**EXERCISE INSTRUCTIONS**
Every record shown below should be duplicated exactly.

**DATA RECORDS**
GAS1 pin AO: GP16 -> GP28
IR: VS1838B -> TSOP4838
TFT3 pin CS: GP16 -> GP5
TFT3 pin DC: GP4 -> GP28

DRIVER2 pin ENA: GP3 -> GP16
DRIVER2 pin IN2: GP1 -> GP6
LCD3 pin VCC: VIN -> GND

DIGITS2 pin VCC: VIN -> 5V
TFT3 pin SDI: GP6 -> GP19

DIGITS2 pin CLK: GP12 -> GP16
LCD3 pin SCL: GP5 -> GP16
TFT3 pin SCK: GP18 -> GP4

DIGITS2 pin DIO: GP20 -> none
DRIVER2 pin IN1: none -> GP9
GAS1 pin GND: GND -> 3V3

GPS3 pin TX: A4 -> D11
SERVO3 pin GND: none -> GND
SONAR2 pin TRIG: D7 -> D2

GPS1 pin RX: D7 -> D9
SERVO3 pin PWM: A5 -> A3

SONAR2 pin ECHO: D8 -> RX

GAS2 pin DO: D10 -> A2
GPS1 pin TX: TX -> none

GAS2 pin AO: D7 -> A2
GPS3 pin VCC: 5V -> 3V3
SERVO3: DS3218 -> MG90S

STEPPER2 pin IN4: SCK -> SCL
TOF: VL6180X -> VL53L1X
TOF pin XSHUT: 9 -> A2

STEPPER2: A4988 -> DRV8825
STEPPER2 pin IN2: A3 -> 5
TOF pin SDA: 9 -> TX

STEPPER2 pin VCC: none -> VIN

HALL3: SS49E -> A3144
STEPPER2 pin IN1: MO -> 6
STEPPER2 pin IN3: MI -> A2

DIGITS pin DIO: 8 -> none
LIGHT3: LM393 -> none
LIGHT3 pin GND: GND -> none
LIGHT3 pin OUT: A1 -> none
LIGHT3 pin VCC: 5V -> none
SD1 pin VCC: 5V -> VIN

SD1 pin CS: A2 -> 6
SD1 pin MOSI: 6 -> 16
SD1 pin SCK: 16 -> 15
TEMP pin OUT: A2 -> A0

**WRITTEN REPLY**
GAS1 pin AO: GP16 -> GP28
IR: VS1838B -> TSOP4838
TFT3 pin CS: GP16 -> GP5
TFT3 pin DC: GP4 -> GP28

DRIVER2 pin ENA: GP3 -> GP16
DRIVER2 pin IN2: GP1 -> GP6
LCD3 pin VCC: VIN -> GND

DIGITS2 pin VCC: VIN -> 5V
TFT3 pin SDI: GP6 -> GP19

DIGITS2 pin CLK: GP12 -> GP16
LCD3 pin SCL: GP5 -> GP16
TFT3 pin SCK: GP18 -> GP4

DIGITS2 pin DIO: GP20 -> none
DRIVER2 pin IN1: none -> GP9
GAS1 pin GND: GND -> 3V3

GPS3 pin TX: A4 -> D11
SERVO3 pin GND: none -> GND
SONAR2 pin TRIG: D7 -> D2

GPS1 pin RX: D7 -> D9
SERVO3 pin PWM: A5 -> A3

SONAR2 pin ECHO: D8 -> RX

GAS2 pin DO: D10 -> A2
GPS1 pin TX: TX -> none

GAS2 pin AO: D7 -> A2
GPS3 pin VCC: 5V -> 3V3
SERVO3: DS3218 -> MG90S

STEPPER2 pin IN4: SCK -> SCL
TOF: VL6180X -> VL53L1X
TOF pin XSHUT: 9 -> A2

STEPPER2: A4988 -> DRV8825
STEPPER2 pin IN2: A3 -> 5
TOF pin SDA: 9 -> TX

STEPPER2 pin VCC: none -> VIN

HALL3: SS49E -> A3144
STEPPER2 pin IN1: MO -> 6
STEPPER2 pin IN3: MI -> A2

DIGITS pin DIO: 8 -> none
LIGHT3: LM393 -> none
LIGHT3 pin GND: GND -> none
LIGHT3 pin OUT: A1 -> none
LIGHT3 pin VCC: 5V -> none
SD1 pin VCC: 5V -> VIN

SD1 pin CS: A2 -> 6
SD1 pin MOSI: 6 -> 16
SD1 pin SCK: 16 -> 15
TEMP pin OUT: A2 -> A0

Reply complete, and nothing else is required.